◆ TASK DETAILS
How many lines in the entries below contain the string "override"? Reply with the number alone.

— START RECORDS PROVIDED —

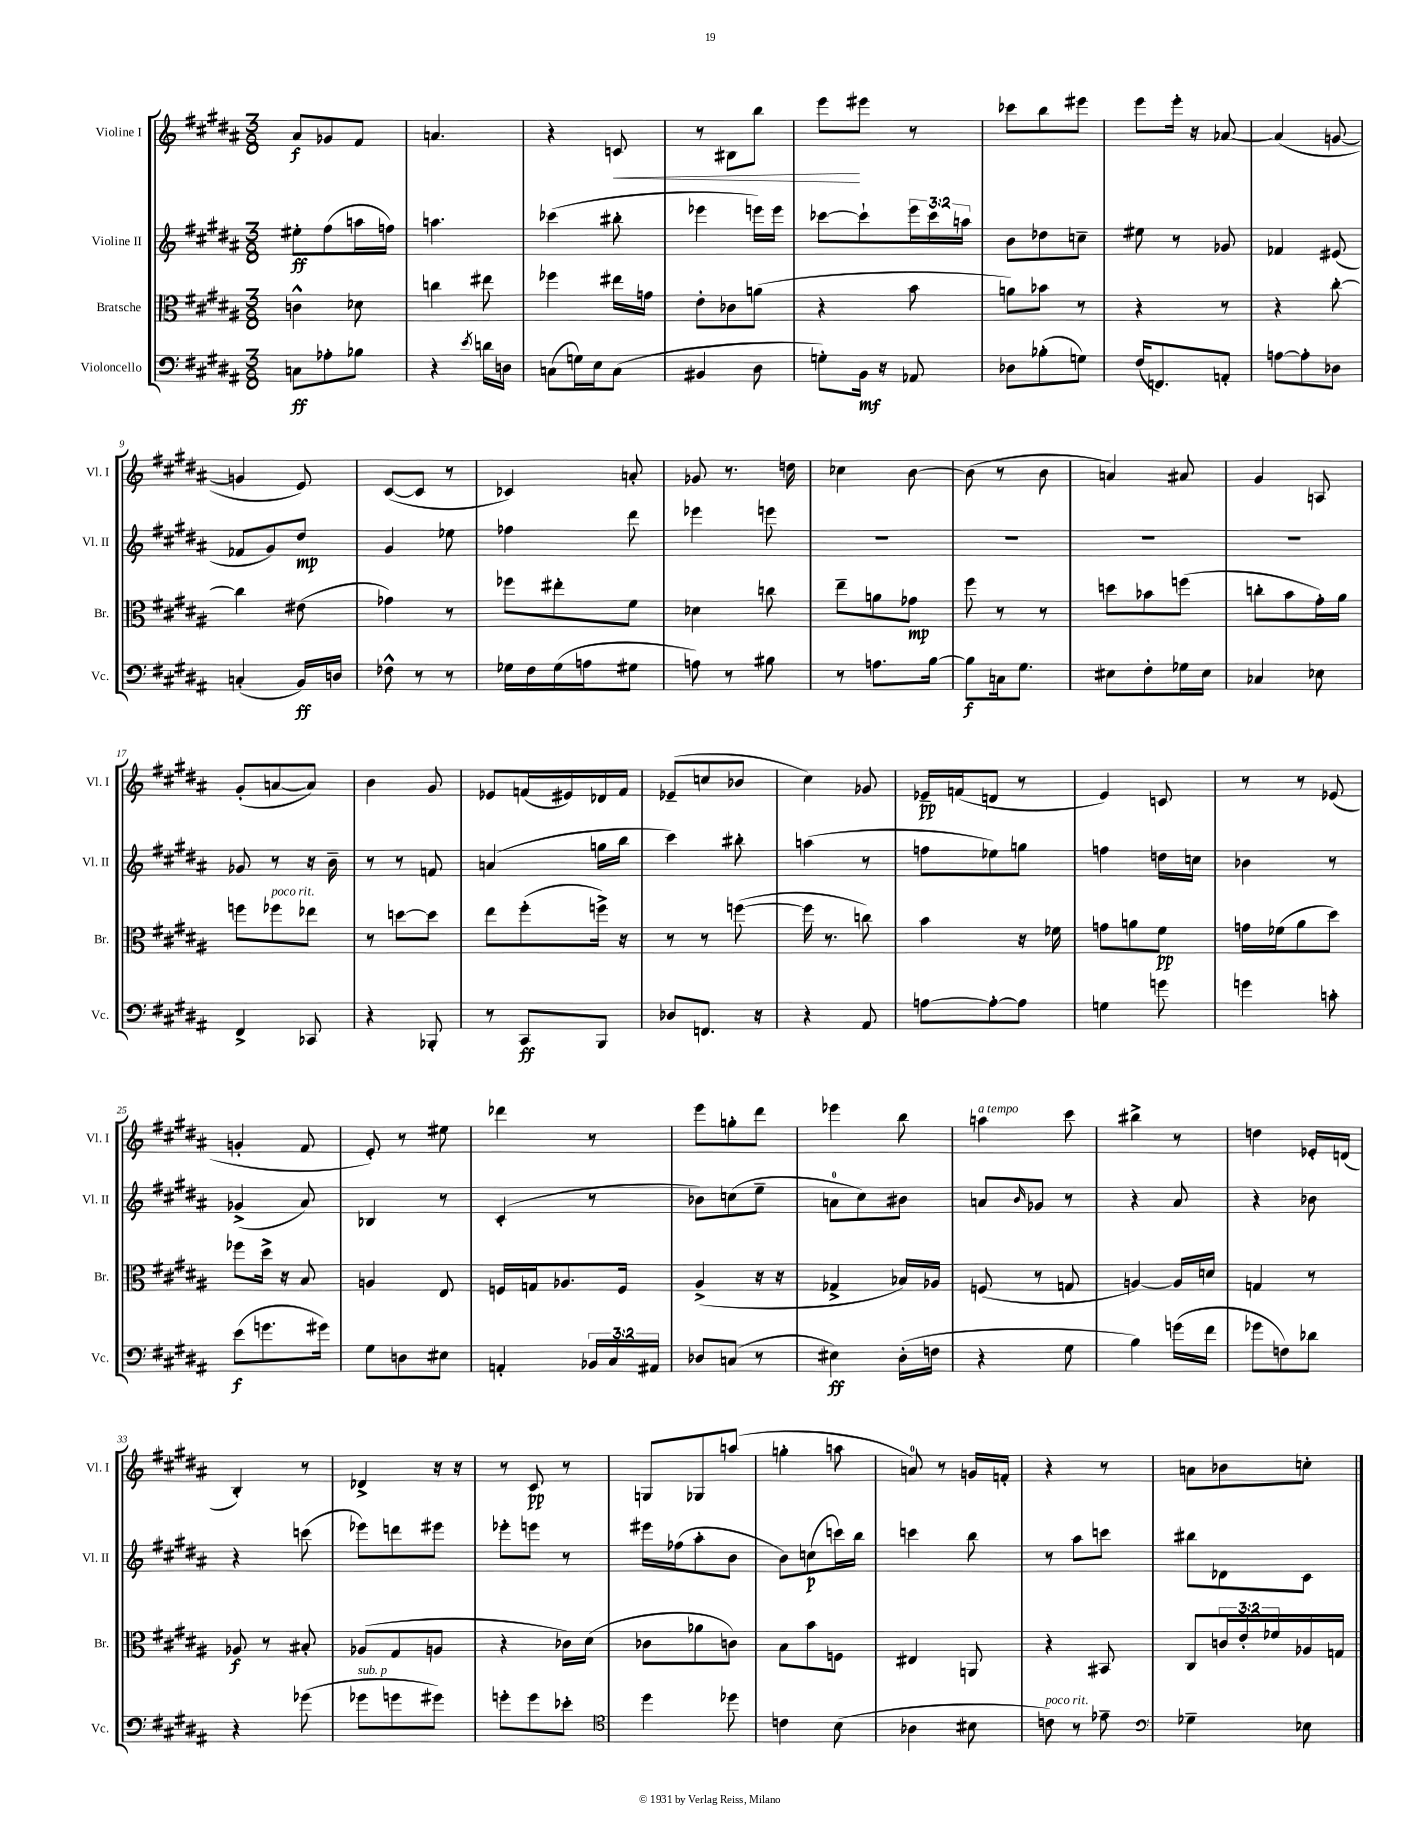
<<
\new StaffGroup <<
\new Staff = "s0" \with { instrumentName = "Violine I" shortInstrumentName = "Vl. I" } {
    \clef treble \key b \major \numericTimeSignature \time 3/8
    ais'8\f ges'8 fis'8 |
    a'4. |
    r4 c'8\< |
    r8 bis8 b''8 |
    e'''8\! eis'''8 r8 |
    ces'''8 b''8 eis'''8 |
    e'''8 e'''16-. r16 aes'8~ |
    aes'4( g'8~ |
    g'4 e'8) |
    cis'8~( cis'8 r8 |
    ces'4) a'8-. |
    ges'8 r8. d''16 |
    ces''4 b'8~ |
    b'8( r8 b'8 |
    a'4) ais'8 |
    gis'4 a8 |
    gis'8-.( a'8~ a'8) |
    b'4 gis'8 |
    ees'8 f'16( eis'16) des'16 f'16 |
    ees'8--( c''8 bes'8 |
    cis''4) ges'8 |
    ees'16--\pp f'16( d'8 r8 |
    e'4) c'8 |
    r8 r8 ees'8( |
    g'4-. fis'8 |
    e'8-.) r8 eis''8 |
    des'''4 r8 |
    e'''8 g''8-. dis'''8 |
    ees'''4 b''8 |
    a''4^\markup { \italic "a tempo" } cis'''8 |
    bis''4-> r8 |
    d''4 ees'16-. d'16( |
    b4-.) r8 |
    des'4-> r16 r16 |
    r8 cis'8\pp r8 |
    g8 ges8 a''8( |
    g''4-. a''8 |
    a'8-0) r8 g'16 f'16-. |
    r4 r8 |
    a'8 bes'8 c''8-. \bar "|." |
}
\new Staff = "s1" \with { instrumentName = "Violine II" shortInstrumentName = "Vl. II" } {
    \clef treble \key b \major \numericTimeSignature \time 3/8 \override Staff.TupletNumber.text = #tuplet-number::calc-fraction-text
    eis''8-.\ff fis''8( a''16 f''16) |
    a''4. |
    ces'''4( bis''8-. |
    ees'''4 e'''16) e'''16 |
    ces'''8~ ces'''8-! \tuplet 3/2 { e'''16 ces'''16 a''16 } |
    b'8 des''8 c''8-- |
    eis''8 r8 ges'8 |
    fes'4 eis'8( |
    fes'8 gis'8) dis''8\mp |
    gis'4 ees''8 |
    fes''4 dis'''8 |
    ees'''4 e'''8 |
    R4. |
    R4. |
    R4. |
    R4. |
    ges'8 r8 r16 b'16-- |
    r8 r8 f'8 |
    a'4( g''16 b''16 |
    cis'''4) bis''8-. |
    a''4( r8 |
    f''8 ees''8) g''8 |
    f''4 d''16 c''16 |
    bes'4 r8 |
    ges'4->( ais'8) |
    bes4 r8 |
    cis'4-.( r8 |
    bes'8) c''8( e''8-- |
    a'8-0 cis''8) bis'8 |
    a'8 \grace { b'16 } ges'8 r8 |
    r4 ais'8 |
    r4 bes'8 |
    r4 c'''8( |
    ees'''8) d'''8 eis'''8 |
    ees'''8-. e'''8 r8 |
    eis'''16 fes''16( ais''8-. b'8 |
    b'8) c''8\p( c'''16) b''16 |
    c'''4 b''8 |
    r8 ais''8 c'''8 |
    bis''8 des'8 cis'8 \bar "|." |
}
\new Staff = "s2" \with { instrumentName = "Bratsche" shortInstrumentName = "Br." } {
    \clef alto \key b \major \numericTimeSignature \time 3/8 \override Staff.TupletNumber.text = #tuplet-number::calc-fraction-text
    c'4-^ des'8 |
    c''4 eis''8 |
    fes''4 eis''16 g'16 |
    e'8-. ces'8 a'8( |
    r4 b'8 |
    a'8) bes'8 r8 |
    r4 r8 |
    r4 cis''8~-. |
    cis''4 eis'8( |
    ges'4) r8 |
    fes''8 eis''8-. fis'8 |
    des'4 c''8 |
    e''8-- a'8 ges'8\mp |
    fis''8 r8 r8 |
    d''8 bes'8 f''8( |
    c''8-. b'8 gis'16-.) ais'16 |
    f''8 fes''8^\markup { \italic "poco rit." } ees''8 |
    r8 d''8~ d''8 |
    e''8 fis''8-.( f''16->) r16 |
    r8 r8 f''8~( |
    f''16 r8. c''8) |
    b'4 r16 fes'16 |
    g'8 a'8 fis'8\pp |
    g'16 fes'16( ais'8 dis''8) |
    fes''8 dis''16-> r16 b8 |
    a4 e8 |
    f16 g16 aes8. f16 |
    ais4->( r16 r16 |
    ges4-> bes16) aes16 |
    f8( r8 g8 |
    a4~) a16 d'16 |
    g4 r8 |
    aes8\f r8 bis8-. |
    aes8( gis8 a8 |
    r4 ces'16) dis'16( |
    ces'8 aes'8 c'8) |
    b8 b'8 f8 |
    eis4 a,8 |
    r4 bis,8 |
    cis8 \tuplet 3/2 { c'16 e'16-. fes'16 } aes16 g16 \bar "|." |
}
\new Staff = "s3" \with { instrumentName = "Violoncello" shortInstrumentName = "Vc." } {
    \clef bass \key b \major \numericTimeSignature \time 3/8 \override Staff.TupletNumber.text = #tuplet-number::calc-fraction-text
    c8\ff aes8-. bes8 |
    r4 \acciaccatura { e'8 } d'16 d16 |
    c8( g16) e16 c8( |
    bis,4 dis8 |
    g8-.) b,16\mf r16 aes,8 |
    des8 bes8-.( g8) |
    fis16( f,8.) a,8-. |
    a8~ a8-. des8 |
    c4-.( b,16\ff) d16 |
    fes8-^ r8 r8 |
    ges16 fis16 ges16( a16 gis8 |
    a8) r8 bis8 |
    r8 a8. b16~ |
    b8\f c16 gis8. |
    eis8 fis8-. ges16 eis16 |
    ces4 ees8 |
    fis,4-> ces,8 |
    r4 bes,,8-. |
    r8 cis,8\ff b,,8 |
    des8 f,8. r16 |
    r4 ais,8 |
    a8~ a8~-. a8 |
    g4 g'8 |
    g'4 c'8-. |
    e'8\f( g'8. gis'16) |
    gis8 d8 eis8 |
    a,4-. \tuplet 3/2 { bes,16 cis16 ais,16 } |
    des8 c8( r8 |
    eis4\ff) dis16-.( f16 |
    r4 gis8 |
    b4) g'16( fis'16 |
    ges'8 f8) des'8 |
    r4 ges'8( |
    ges'8^\markup { \italic "sub. p" } g'8 gis'8) |
    g'8-. g'8 ees'8-. |
    \clef tenor dis''4 des''8 |
    c'4 b8( |
    aes4 bis8 |
    c'8^\markup { \italic "poco rit." }) r8 ees'8-- |
    \clef bass ges4-- ees8 \bar "|." |
}
>>
>>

— END RECORDS PROVIDED —

◆ IN RESPONSE
3